§ Prompt:
Every record that follows should be copied exactly. No picture belongs in the copy.

*** Begin section ***

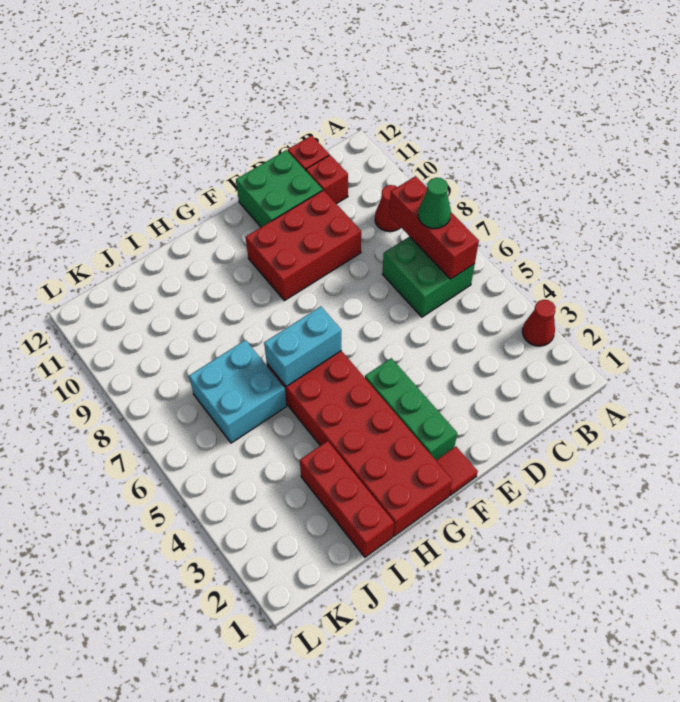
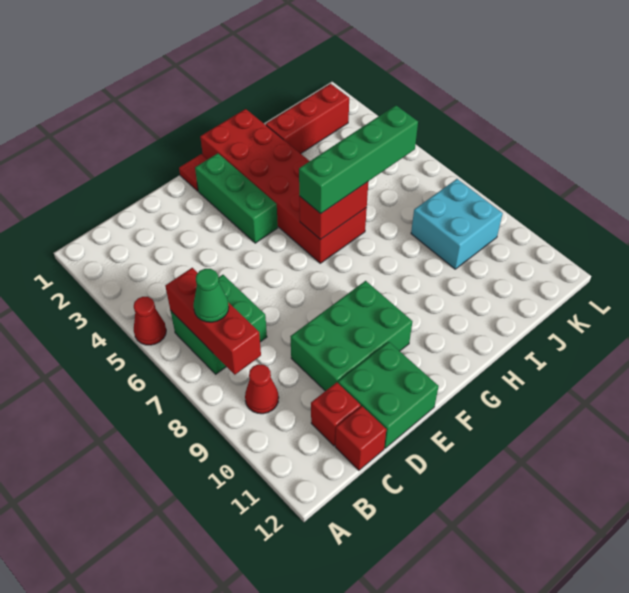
red cone A3 level 1 -> red cone A5 level 1
red brick D9:F10 level 1 -> green brick D9:F10 level 1
cyan brick G6:H6 level 2 -> red brick G6:H6 level 2
none -> green brick G6:J6 level 3
red brick I1:I3 level 1 -> red brick I2:K2 level 1
cyan brick I6:J7 level 1 -> cyan brick J8:K9 level 1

*** End section ***

§ Task answer:
red cone A3 level 1 -> red cone A5 level 1
red brick D9:F10 level 1 -> green brick D9:F10 level 1
cyan brick G6:H6 level 2 -> red brick G6:H6 level 2
none -> green brick G6:J6 level 3
red brick I1:I3 level 1 -> red brick I2:K2 level 1
cyan brick I6:J7 level 1 -> cyan brick J8:K9 level 1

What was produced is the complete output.